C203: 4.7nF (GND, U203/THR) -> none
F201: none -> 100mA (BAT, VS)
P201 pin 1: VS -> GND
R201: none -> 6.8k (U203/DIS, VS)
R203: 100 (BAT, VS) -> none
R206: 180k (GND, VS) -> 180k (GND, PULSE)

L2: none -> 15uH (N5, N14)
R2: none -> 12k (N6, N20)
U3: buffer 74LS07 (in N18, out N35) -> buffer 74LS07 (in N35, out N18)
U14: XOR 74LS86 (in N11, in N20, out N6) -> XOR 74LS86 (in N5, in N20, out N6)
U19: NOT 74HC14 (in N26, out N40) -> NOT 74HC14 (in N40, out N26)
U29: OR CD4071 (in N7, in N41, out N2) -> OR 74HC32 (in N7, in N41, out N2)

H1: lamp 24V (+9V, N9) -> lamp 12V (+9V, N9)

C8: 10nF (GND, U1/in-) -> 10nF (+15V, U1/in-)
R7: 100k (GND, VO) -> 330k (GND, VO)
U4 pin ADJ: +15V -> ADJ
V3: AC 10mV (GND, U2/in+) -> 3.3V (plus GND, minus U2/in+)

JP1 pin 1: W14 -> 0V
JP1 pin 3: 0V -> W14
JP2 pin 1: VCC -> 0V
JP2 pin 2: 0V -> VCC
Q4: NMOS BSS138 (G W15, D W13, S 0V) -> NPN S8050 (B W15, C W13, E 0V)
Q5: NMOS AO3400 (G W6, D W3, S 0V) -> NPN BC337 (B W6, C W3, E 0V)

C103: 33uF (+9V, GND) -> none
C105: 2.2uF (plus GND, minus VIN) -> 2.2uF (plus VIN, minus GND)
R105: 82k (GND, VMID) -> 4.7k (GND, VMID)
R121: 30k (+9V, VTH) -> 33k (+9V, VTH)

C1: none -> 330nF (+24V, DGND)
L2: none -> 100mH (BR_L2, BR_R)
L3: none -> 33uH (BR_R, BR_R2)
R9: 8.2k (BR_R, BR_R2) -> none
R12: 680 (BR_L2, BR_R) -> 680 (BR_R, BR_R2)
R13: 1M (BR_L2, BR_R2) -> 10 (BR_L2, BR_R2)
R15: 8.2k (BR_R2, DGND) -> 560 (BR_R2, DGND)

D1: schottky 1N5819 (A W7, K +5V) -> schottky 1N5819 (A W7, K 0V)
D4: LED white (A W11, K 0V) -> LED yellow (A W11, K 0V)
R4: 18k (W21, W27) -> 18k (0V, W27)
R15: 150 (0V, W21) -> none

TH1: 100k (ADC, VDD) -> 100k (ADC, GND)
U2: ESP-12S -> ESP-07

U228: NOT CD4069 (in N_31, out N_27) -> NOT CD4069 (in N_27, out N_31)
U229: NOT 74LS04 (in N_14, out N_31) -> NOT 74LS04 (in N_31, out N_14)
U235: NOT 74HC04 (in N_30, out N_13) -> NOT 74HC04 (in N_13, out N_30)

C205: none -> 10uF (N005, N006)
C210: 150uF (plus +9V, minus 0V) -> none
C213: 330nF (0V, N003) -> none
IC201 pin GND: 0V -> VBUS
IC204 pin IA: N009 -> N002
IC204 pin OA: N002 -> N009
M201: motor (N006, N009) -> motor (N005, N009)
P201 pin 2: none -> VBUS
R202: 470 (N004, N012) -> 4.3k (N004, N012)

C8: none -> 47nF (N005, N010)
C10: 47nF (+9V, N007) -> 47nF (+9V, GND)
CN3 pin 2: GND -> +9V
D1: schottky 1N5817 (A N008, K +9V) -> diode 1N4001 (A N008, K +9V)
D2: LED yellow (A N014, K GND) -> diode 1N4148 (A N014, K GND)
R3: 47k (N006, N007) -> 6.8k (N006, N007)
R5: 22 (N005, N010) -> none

-----

→ **TO DO**:
Copy out, from the material above, each line where the word "VBUS" is present.

→ **OUTPUT FOR THIS TASK**:
IC201 pin GND: 0V -> VBUS
P201 pin 2: none -> VBUS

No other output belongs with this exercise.